Excerpted records section start

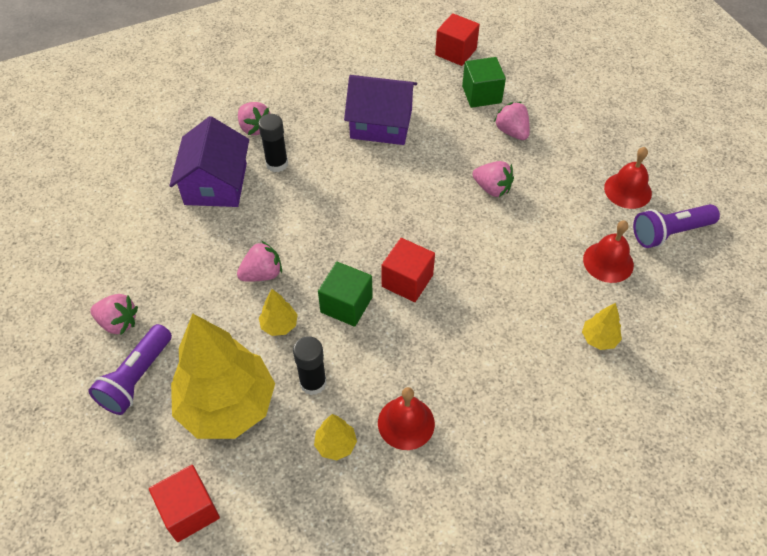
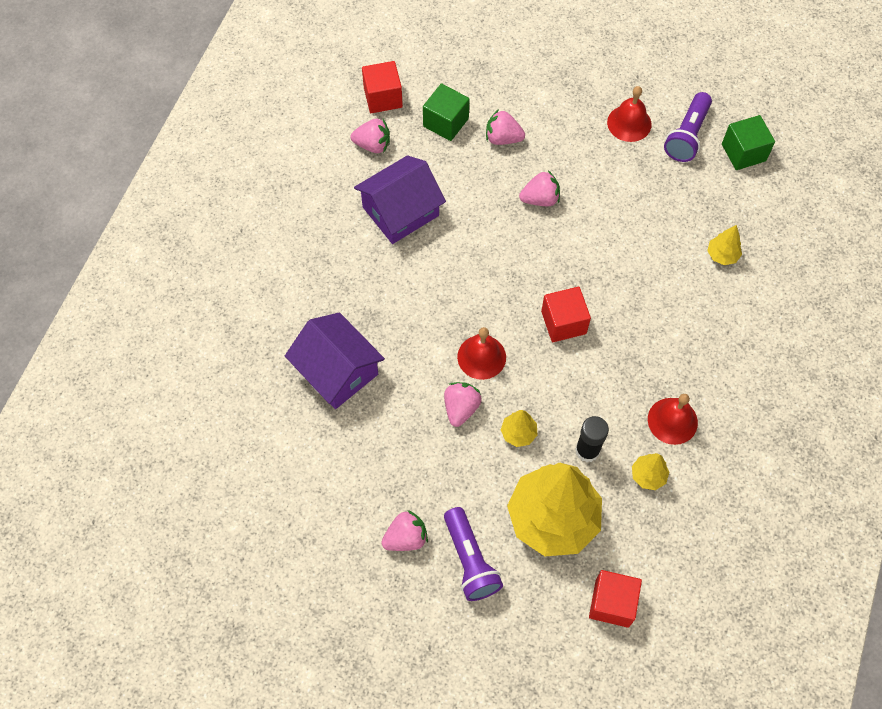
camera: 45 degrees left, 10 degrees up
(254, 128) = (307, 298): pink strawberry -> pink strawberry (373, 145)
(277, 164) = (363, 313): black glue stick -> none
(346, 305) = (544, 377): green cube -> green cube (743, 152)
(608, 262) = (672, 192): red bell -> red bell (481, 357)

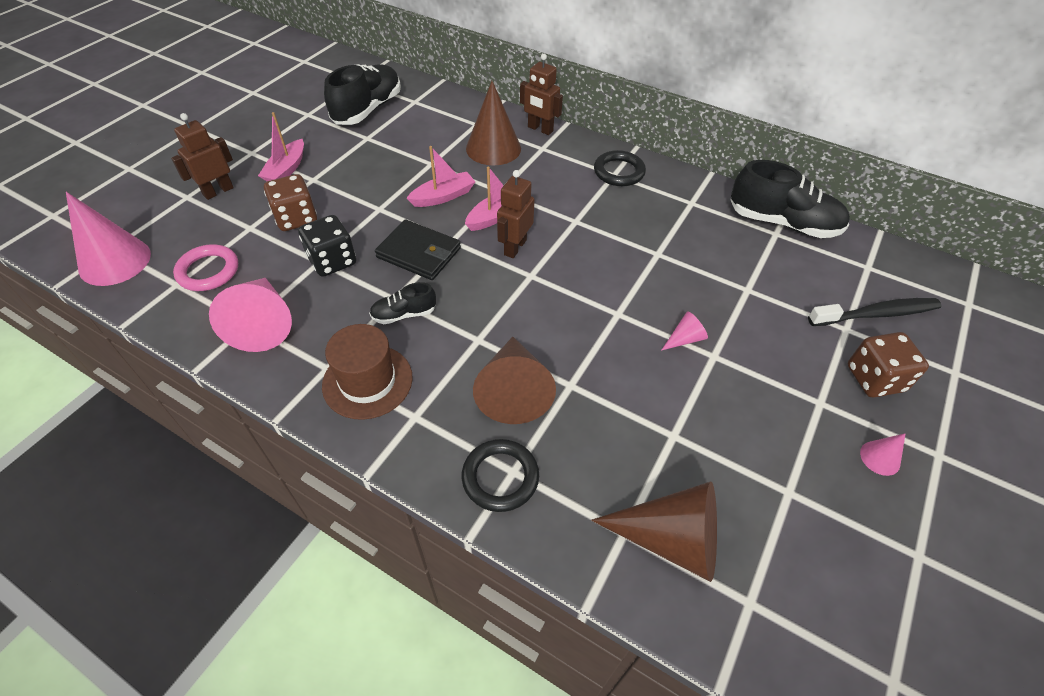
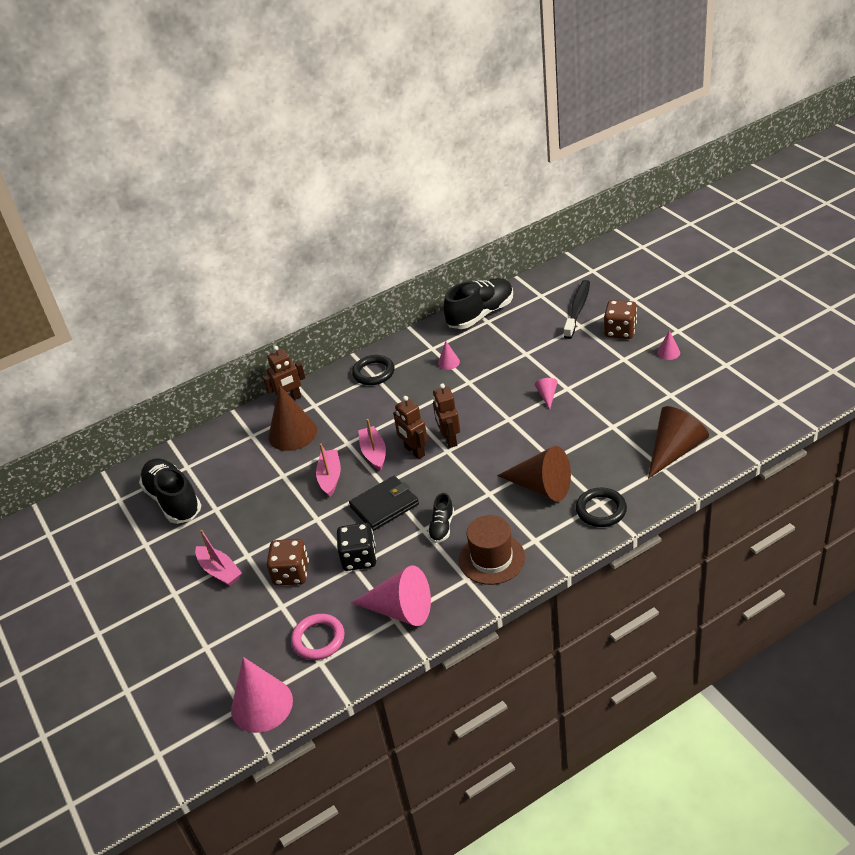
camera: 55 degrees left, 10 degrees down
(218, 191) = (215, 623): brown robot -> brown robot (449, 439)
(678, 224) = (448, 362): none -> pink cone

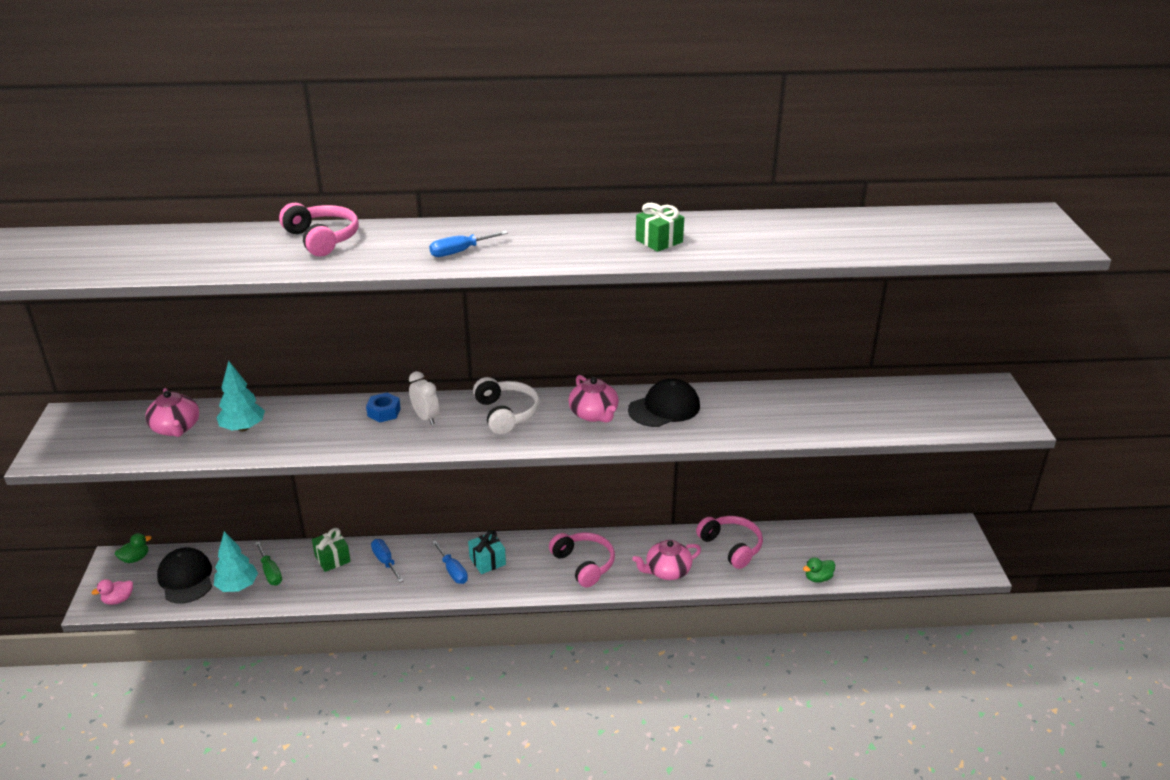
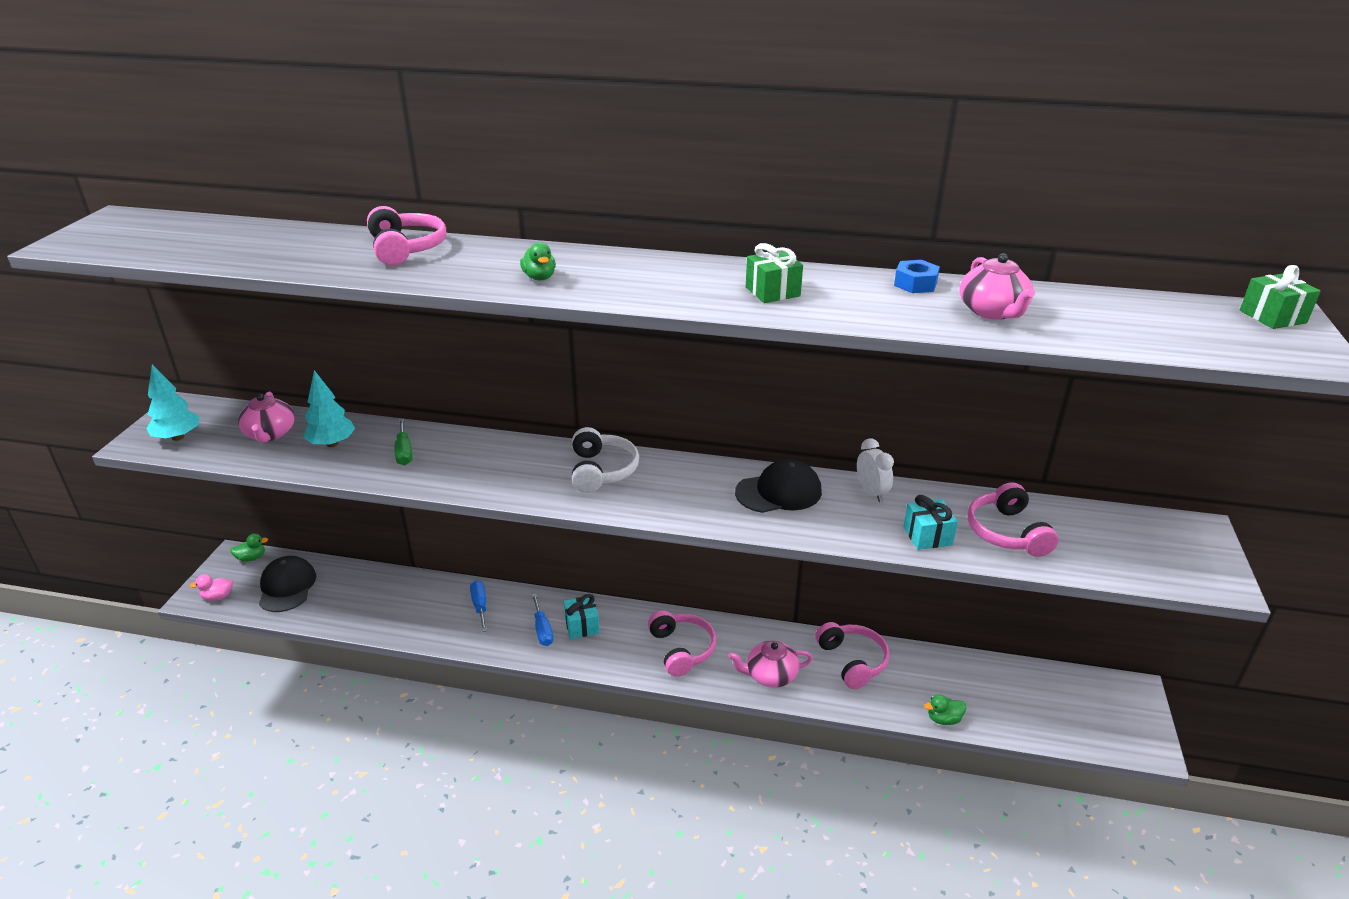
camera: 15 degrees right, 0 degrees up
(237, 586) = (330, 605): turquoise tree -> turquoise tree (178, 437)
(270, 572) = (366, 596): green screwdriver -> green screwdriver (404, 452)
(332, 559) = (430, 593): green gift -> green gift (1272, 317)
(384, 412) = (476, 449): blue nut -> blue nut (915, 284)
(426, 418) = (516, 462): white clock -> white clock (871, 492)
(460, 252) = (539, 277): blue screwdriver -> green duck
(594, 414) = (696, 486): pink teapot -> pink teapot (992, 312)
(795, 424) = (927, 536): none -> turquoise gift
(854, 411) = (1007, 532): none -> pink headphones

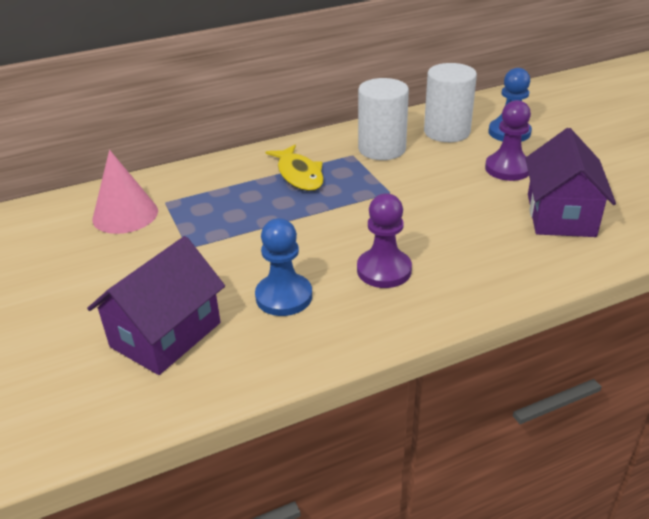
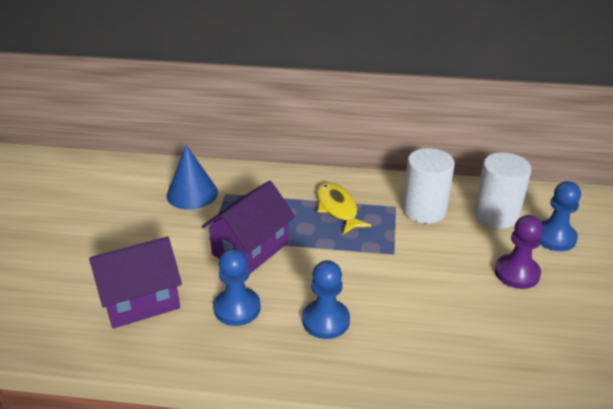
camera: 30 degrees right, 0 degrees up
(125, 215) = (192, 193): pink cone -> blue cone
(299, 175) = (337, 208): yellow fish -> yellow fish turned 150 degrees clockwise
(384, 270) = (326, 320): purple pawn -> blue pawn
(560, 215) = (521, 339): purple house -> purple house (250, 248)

Excerpted records section end

### What you will do
With pictures removed, write out exactly each line of the entries from the first through the line that holds "camera: 55 degrees left, 10 degrees down".

### Response for this exercise
camera: 45 degrees left, 10 degrees up
(254, 128) = (307, 298): pink strawberry -> pink strawberry (373, 145)
(277, 164) = (363, 313): black glue stick -> none
(346, 305) = (544, 377): green cube -> green cube (743, 152)
(608, 262) = (672, 192): red bell -> red bell (481, 357)

camera: 55 degrees left, 10 degrees down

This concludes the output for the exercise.